** RECORDS TO PROCESS follows **

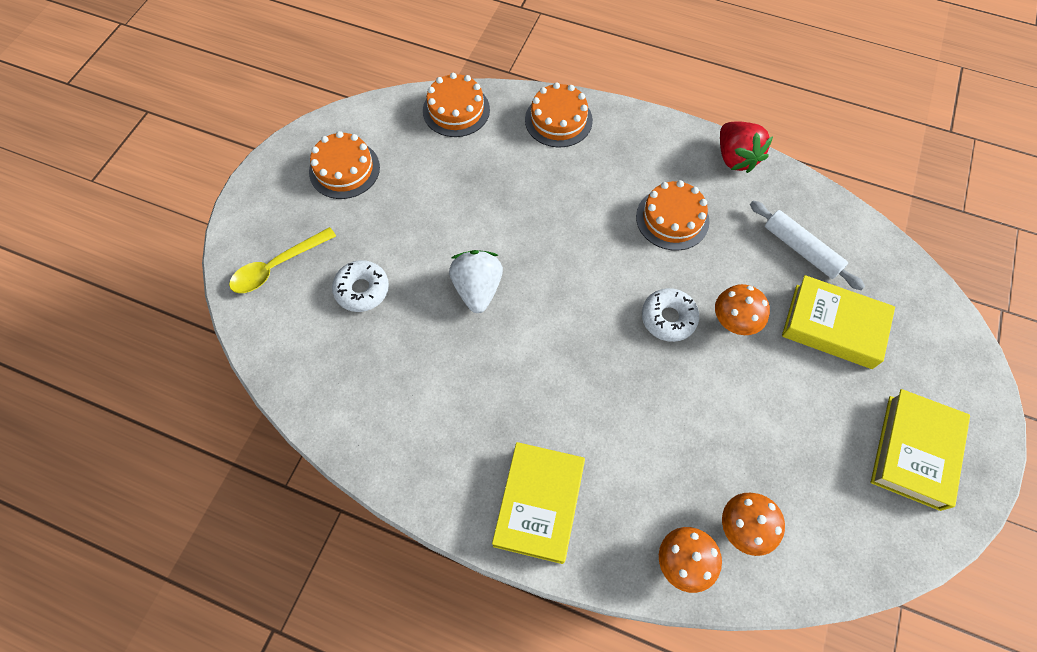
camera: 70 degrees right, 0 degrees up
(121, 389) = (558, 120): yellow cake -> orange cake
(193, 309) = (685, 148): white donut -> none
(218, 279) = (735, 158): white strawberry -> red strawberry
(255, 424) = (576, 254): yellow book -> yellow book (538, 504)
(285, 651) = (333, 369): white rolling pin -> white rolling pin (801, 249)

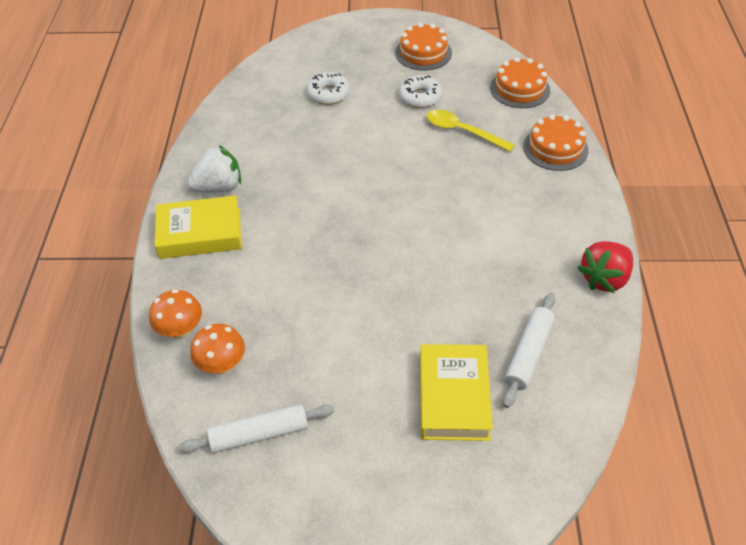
camera: 70 degrees right, 15 degrees down
(277, 266) = (325, 51): yellow spoon -> yellow spoon (462, 131)
(477, 289) = (361, 150): white strawberry -> white strawberry (219, 187)
(668, 318) = (396, 270): white donut -> white donut (420, 97)
(672, 219) = (501, 248): orange cake -> none
(733, 322) = (416, 317): orange mushroom -> none
(837, 513) = (259, 434): none -> white rolling pin
(913, 451) = (346, 491): yellow book -> none

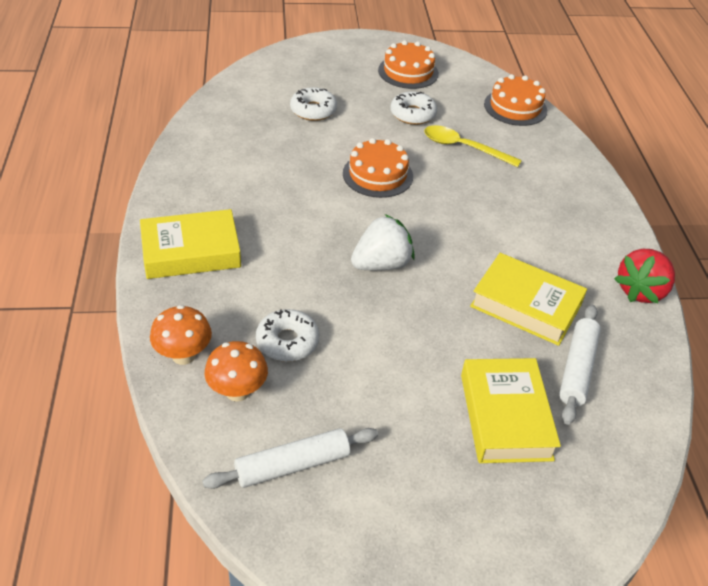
camera: 10 degrees left, 5 degrees down
(219, 187) = (205, 203): white strawberry -> white strawberry (381, 264)
(271, 320) = (287, 342): none -> white donut
(492, 291) = (526, 305): none -> yellow book
(555, 148) = (563, 164): orange cake -> orange cake (377, 175)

** End of RECORDS TO PROCESS **

* [DESCRIPTION OF THE TASK]:
Skipping any pictures, copy the entries exactly as they appear.

* [ANSWER FOR THE TASK]:
camera: 70 degrees right, 0 degrees up
(121, 389) = (558, 120): yellow cake -> orange cake
(193, 309) = (685, 148): white donut -> none
(218, 279) = (735, 158): white strawberry -> red strawberry
(255, 424) = (576, 254): yellow book -> yellow book (538, 504)
(285, 651) = (333, 369): white rolling pin -> white rolling pin (801, 249)

camera: 70 degrees right, 15 degrees down
(277, 266) = (325, 51): yellow spoon -> yellow spoon (462, 131)
(477, 289) = (361, 150): white strawberry -> white strawberry (219, 187)
(668, 318) = (396, 270): white donut -> white donut (420, 97)
(672, 219) = (501, 248): orange cake -> none
(733, 322) = (416, 317): orange mushroom -> none
(837, 513) = (259, 434): none -> white rolling pin
(913, 451) = (346, 491): yellow book -> none

camera: 10 degrees left, 5 degrees down
(219, 187) = (205, 203): white strawberry -> white strawberry (381, 264)
(271, 320) = (287, 342): none -> white donut
(492, 291) = (526, 305): none -> yellow book
(555, 148) = (563, 164): orange cake -> orange cake (377, 175)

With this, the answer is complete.